> _Stored data entries_
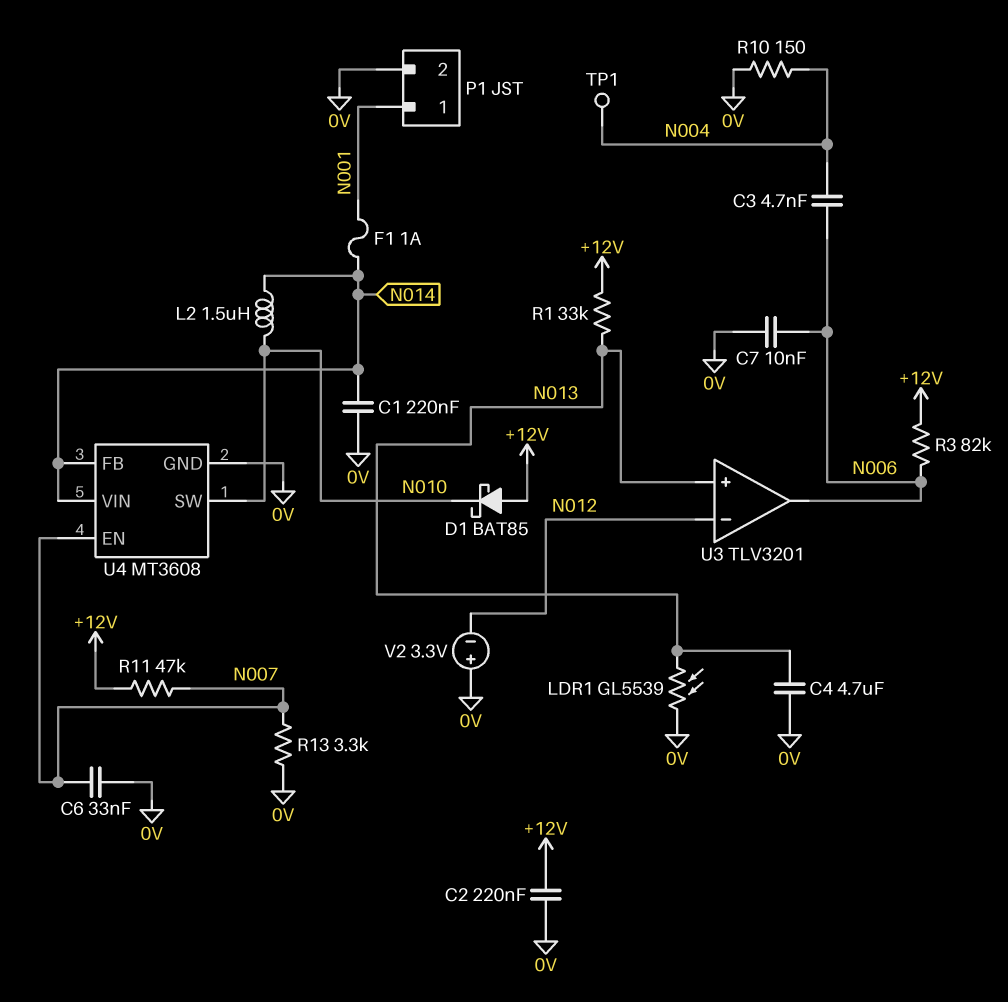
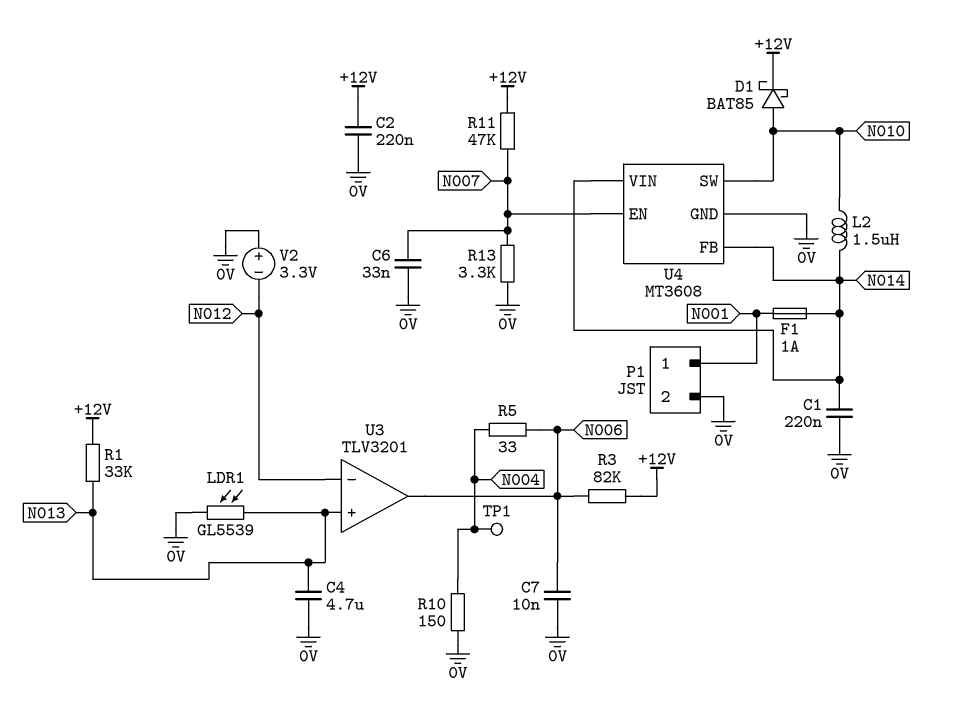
C3: 4.7nF (N004, N006) -> none
D1: schottky BAT85 (A +12V, K N010) -> schottky BAT85 (A N010, K +12V)
R5: none -> 33 (N004, N006)

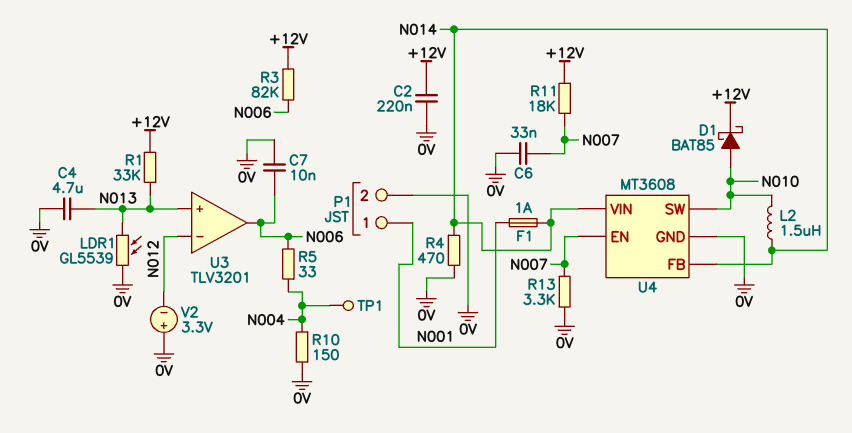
C1: 220nF (0V, N014) -> none
R4: none -> 470 (0V, N014)
R11: 47k (+12V, N007) -> 18k (+12V, N007)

> _Required work_
Retype, word for word, the lines from the one with "R5: none -> 33 (N004, N006)" through the last line of the entries above, and only those lines. Leave pictures out.

> _Answer to this task_
R5: none -> 33 (N004, N006)

C1: 220nF (0V, N014) -> none
R4: none -> 470 (0V, N014)
R11: 47k (+12V, N007) -> 18k (+12V, N007)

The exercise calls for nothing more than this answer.